▸ **Problem**
Output the lines of the records from the one containing "[566,156] to [369,358]" through the last, both ends included. Leave pictures out.

[Extracted data entries]
----
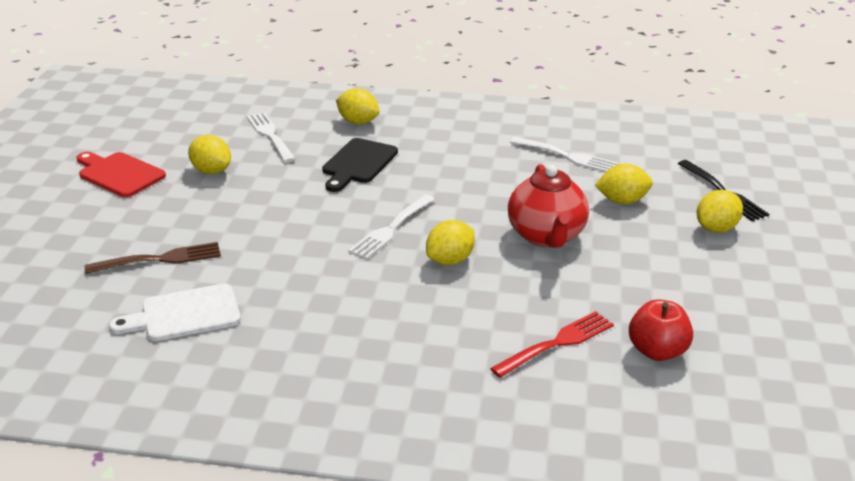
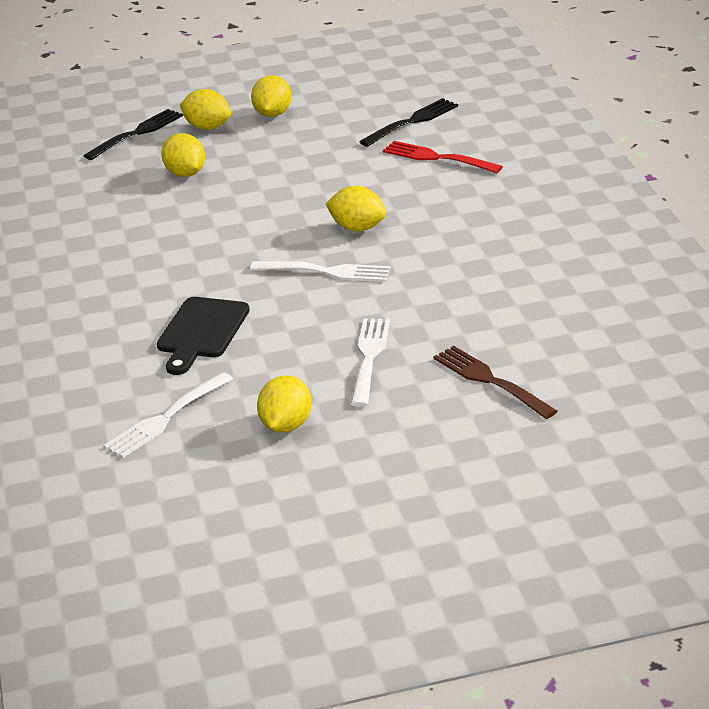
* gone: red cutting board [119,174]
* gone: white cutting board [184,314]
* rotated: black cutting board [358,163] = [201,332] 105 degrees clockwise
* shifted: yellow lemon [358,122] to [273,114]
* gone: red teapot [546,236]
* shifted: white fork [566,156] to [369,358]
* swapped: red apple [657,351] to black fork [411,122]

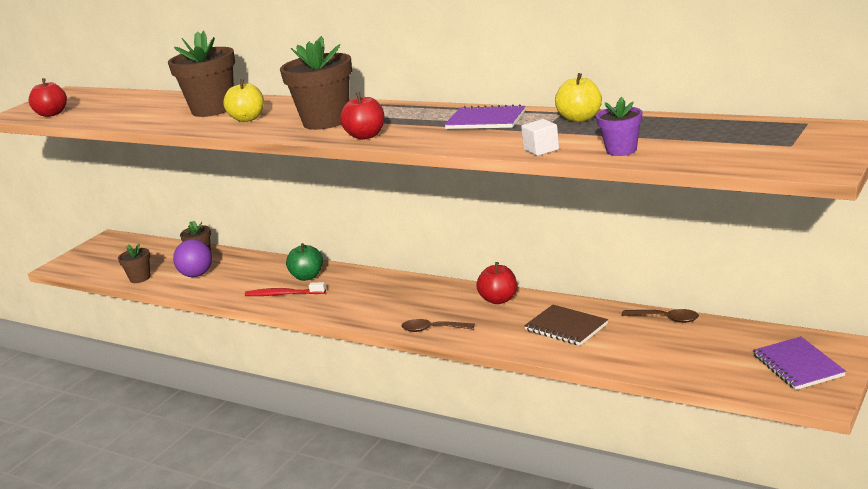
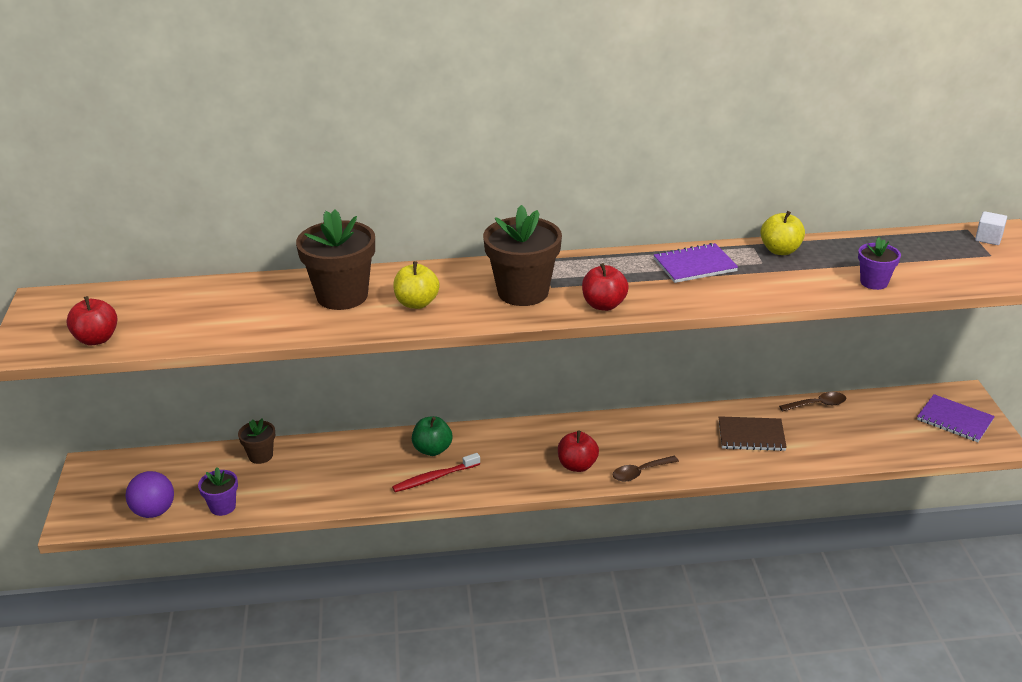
* repainted: brown flower pot [140,278] to purple flower pot [223,507]
* shifted: purple ball [197,275] to [154,511]
* shifted: red apple [499,300] to [577,465]
* shifted: white cube [541,150] to [988,238]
----
▸ **Exercise result**
* shifted: white fork [566,156] to [369,358]
* swapped: red apple [657,351] to black fork [411,122]

* repainted: brown flower pot [140,278] to purple flower pot [223,507]
* shifted: purple ball [197,275] to [154,511]
* shifted: red apple [499,300] to [577,465]
* shifted: white cube [541,150] to [988,238]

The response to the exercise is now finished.